REQUIREMENTS »
Pick out each line below that contains the string "kern", and copy it in full.

-- START --

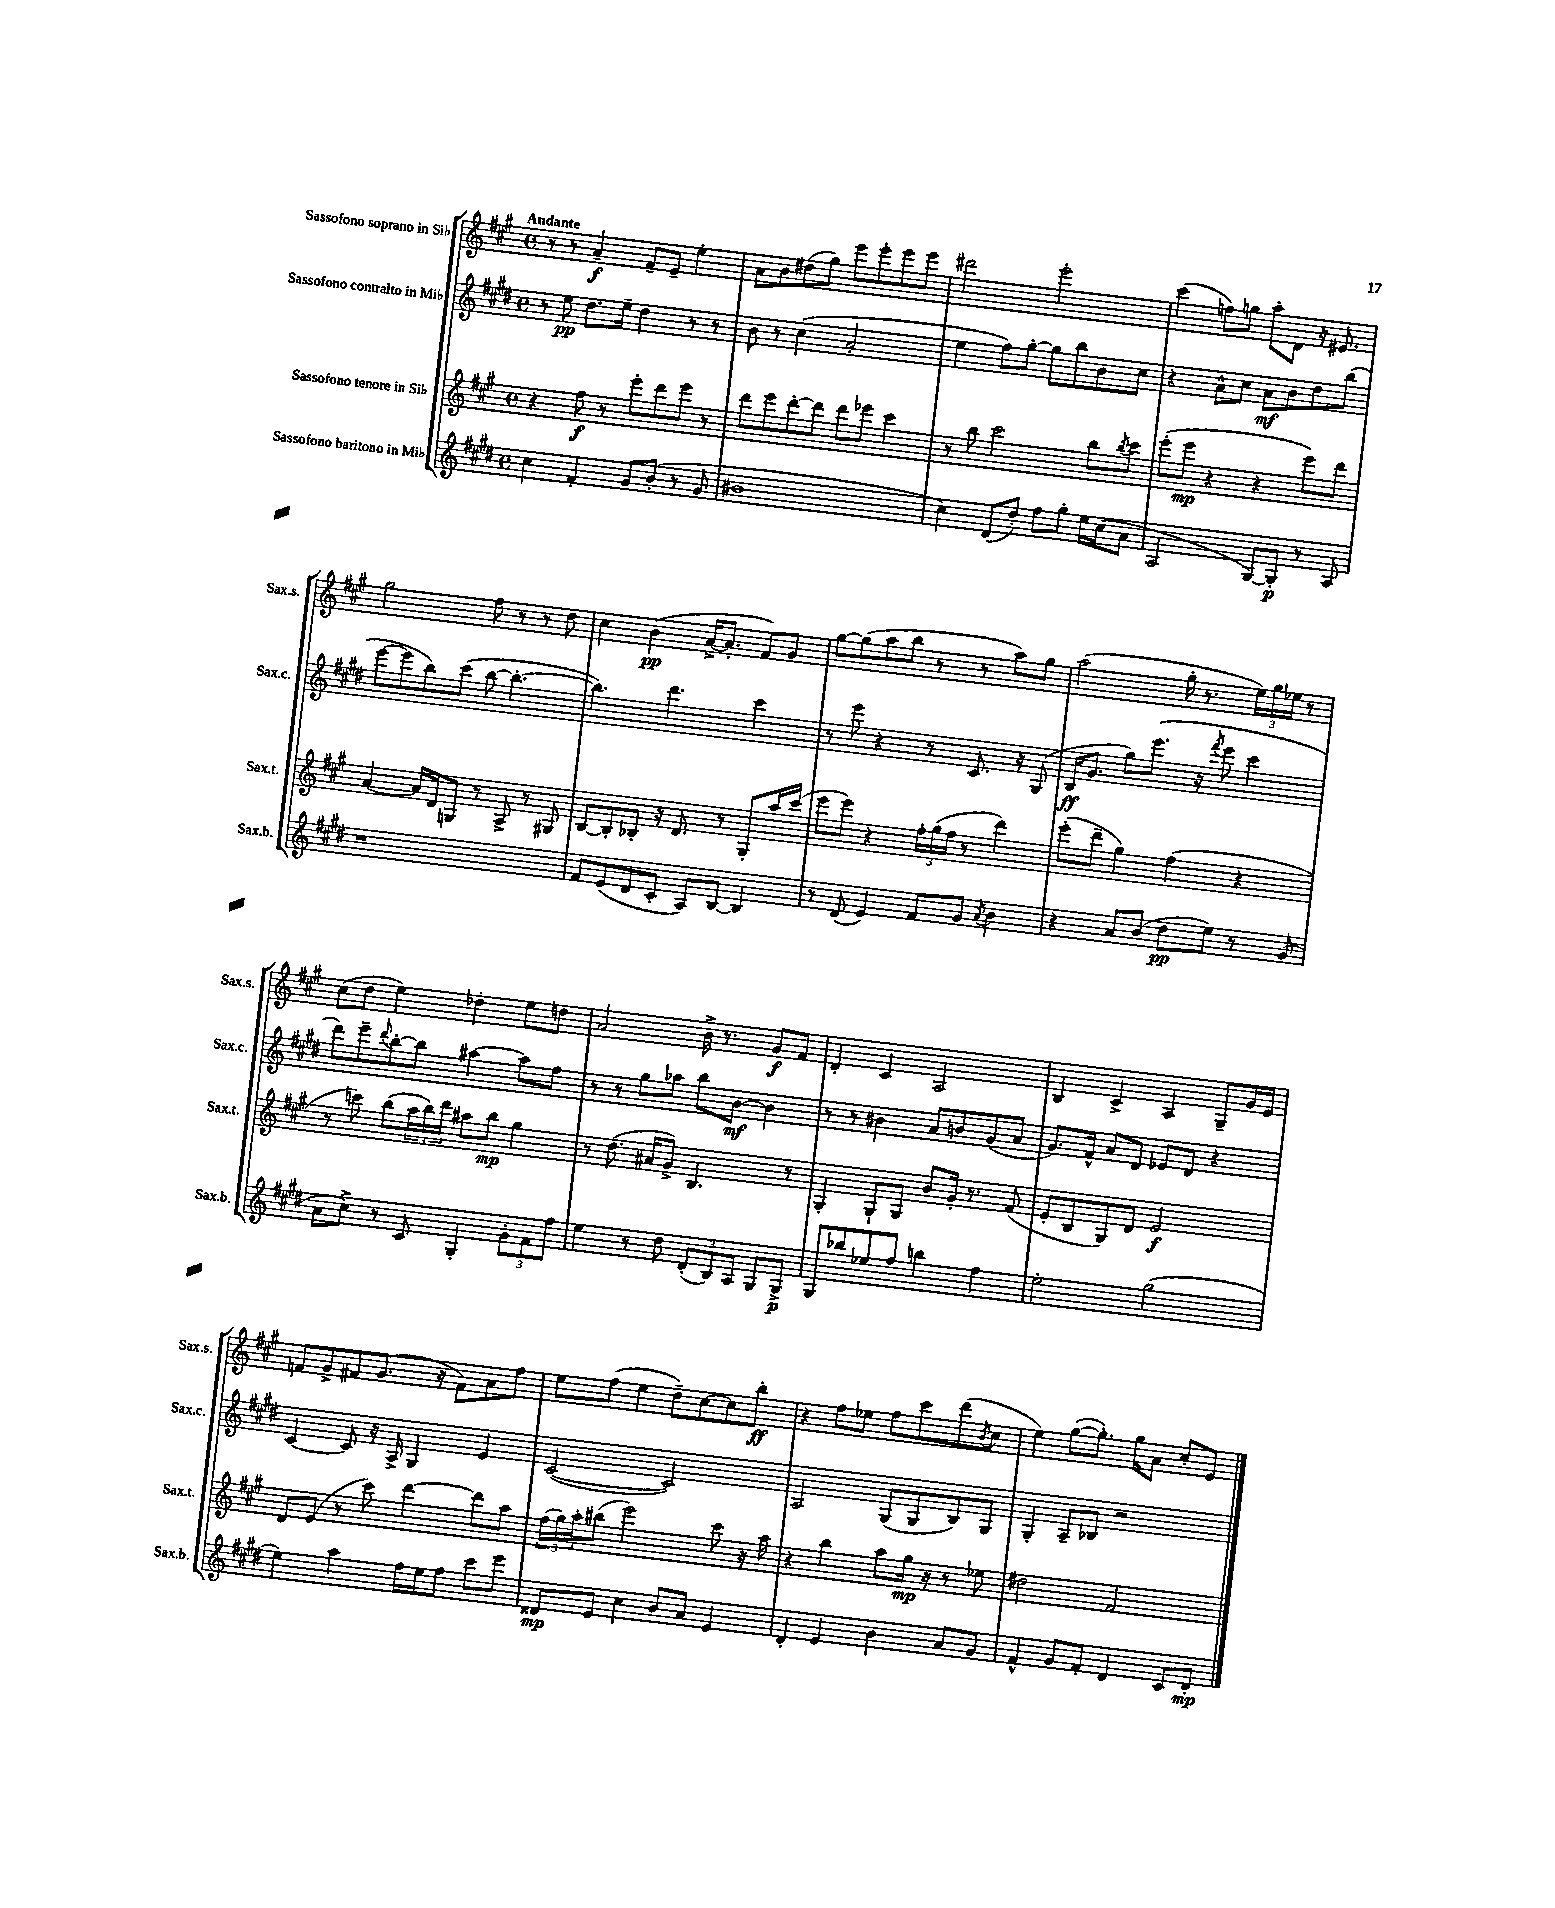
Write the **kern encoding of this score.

**kern	**kern	**kern	**kern
*staff4	*staff3	*staff2	*staff1
*clefG2	*clefG2	*clefG2	*clefG2
*k[f#c#g#d#]	*k[f#c#g#]	*k[f#c#g#d#]	*k[f#c#g#]
*M4/4	*M4/4	*M4/4	*M4/4
*met(c)	*met(c)	*met(c)	*met(c)
4cc#	4r	8r	8r
.	.	8ee	8r
4f#'	8ff#	8.dd#	4a~
.	8r	.	.
.	.	16ee~	.
8g#	8eee'	4dd#	8f#~
(8b'	8ddd	.	8e~
8r	8eee	8r	4ee'
8g#	8r	8r	.
=	=	=	=
1b#	8ddd	8b	8a
.	8eee	8r	8b
.	[8ddd'	(4cc#	(8dd#
.	8ddd]	.	8gg#)
.	8ddd	2a'	8eee
.	8eee-	.	8eee'
.	4ccc#	.	8eee
.	.	.	8eee
=	=	=	=
4cc#)	8r	4ee	2ddd#
.	8bb	.	.
(8d#	2ccc#	8ff#)	.
8dd#')	.	[8gg#'	.
8ff#	.	8gg#]	2eee'
8gg#'	.	8bb	.
16ee	8bb	8b	.
(16cc#	.	.	.
.	8qbb	.	.
8a	8ccc#	8cc#	.
=	=	=	=
2A	(8eee'	4r	(4ccc#
.	8eee	.	.
.	4r	8a^^	8ff)
.	.	8cc#	8gg
[8G#)	4r	8a	8aa'
8G#']	.	8b	8d
8r	8eee)	8dd#	16r
.	.	.	8.e#
8A	8ddd	(8bb	.
=	=	=	=
1r	[4a	[8eee	2gg#
.	.	8eee]	.
.	16a]	8bb)	.
.	16d	.	.
.	8G	(8ccc#	.
.	8r	[8bb	8ff#
.	8A^	4.bb'_	8r
.	8r	.	8r
.	8G#	.	8dd
=	=	=	=
8f#	[8B	4.bb])	4cc#
(8e	8B']	.	.
8d#	8B-'	.	(4b
8c#'	16r	4.ddd#	.
.	8.d	.	.
8A)	.	.	[16a^
.	.	.	8.a']
[8B	8r	.	.
4B]	8G#'	4ccc#	8f#)
.	16aa	.	8g#
.	(16ccc#	.	.
=	=	=	=
8r	8eee	8r	[8gg#
(8d#	8eee)	8eee	(8gg#]
4e)	4r	4r	8aa
.	.	.	8bb
8f#	24ff#'	8r	8r
.	(24gg#	.	.
.	24ff#	.	.
8g#	8r	8.c#	8r
8qa	.	.	.
4b	4ddd)	.	8aa)
.	.	16r	.
.	.	(8G#	8gg#
=	=	=	=
4r	(8eee'	16B	(2aa
.	.	8.g#	.
.	8ddd~	.	.
8a	4gg#)	8gg#)	.
(8b	.	(8.eee	.
8dd#	(4ff#	.	16gg#'
.	.	16r	8.r
.	.	8qfff#	.
8ee)	.	8eee	.
8r	4r	4ccc#	24ee)
.	.	.	24gg#
.	.	.	24ee-
(8g#	.	.	8r
=	=	=	=
8a	8r	8ddd#)	(8cc#
8cc#^)	8ccc)	8eee~	8dd
.	.	8qqddd#	.
8r	(8bb	[8bb'	4ee)
8c#	24aa	8bb]	.
.	24bb)	.	.
.	24ddd	.	.
4G#'	8aa#	[4aa#	4dd-'
.	8bb	.	.
12g#'	4gg#	8aa#]	8ee
12f#	.	.	.
.	.	8ff#	8dd
12ff#	.	.	.
=	=	=	=
4ee	8r	8r	2a
.	(8.dd	8r	.
8r	.	8gg#	.
.	16a#	.	.
8dd#	8g#^)	8aa-	.
(12d#'	4.B	8bb	16b^
.	.	.	8.r
12B)	.	.	.
.	.	[8b	.
12A	.	.	.
8G#	.	4b]	8g#
8G#^	8r	.	8f#
=	=	=	=
8G#	4G#'	8r	4d'
8bb-	.	8r	.
8ee-	8G#`	4b#	4c#
8ff#	8G#	.	.
4bb	8b	8a	2A
.	16g#'	8b	.
.	8.r	.	.
4ff#	.	(8g#	.
.	(8f#	8a	.
=	=	=	=
2ee'	8e'	8.g#)	4B
.	8B	.	.
.	.	16f#^^	.
.	8G#)	8a	4c#^
.	8d	8d#	.
(2gg#	2e	8e-	4A
.	.	8d#	.
.	.	4r	8G#~
.	.	.	16g#
.	.	.	16e
=	=	=	=
4ee)	8d	[4c#	8f
.	(8e	.	8g#^
4aa	8r	8c#]	8f#
.	8ccc#)	16r	(8.g#
.	.	16A^	.
16ff#	[4ddd	4G#	.
16ee	.	.	16r
8ff#	.	.	8f#)
8ccc#	8ddd]	4e	8a
8eee	8aa	.	8ff#
=	=	=	=
8d##	(24ff#	([2c#	8ee
.	24gg#)	.	.
.	24aa'	.	.
8e	(8bb#	.	(8ff#
4cc#	2eee)	.	4ee
8b	.	2c#])	8dd~)
8a	.	.	[8cc#
4e	8ccc#	.	8cc#]
.	16r	.	8bb'
.	16aa	.	.
=	=	=	=
4d#'	4r	2A	4r
4e	4bb	.	8ff#
.	.	.	8ee-
4b	8aa	(8G#	8ff#
.	16gg#	8G#	8ccc#
.	16r	.	.
8a	8r	8B)	(8ddd
.	.	.	8qb
8g#	8ee-	8G#	8cc#
=	=	=	=
4f#^^	2dd#	4G#'	4ee)
8g#	.	8A~	([8gg#
8f#'	.	8B-	8.gg#'])
4d#	2f#	2r	.
.	.	.	16gg#
.	.	.	8a
8c#	.	.	8cc#'
8d#'	.	.	8e
==	==	==	==
*-	*-	*-	*-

-- END --

ANSWER »
Write the **kern encoding of this score.
**kern	**kern	**kern	**kern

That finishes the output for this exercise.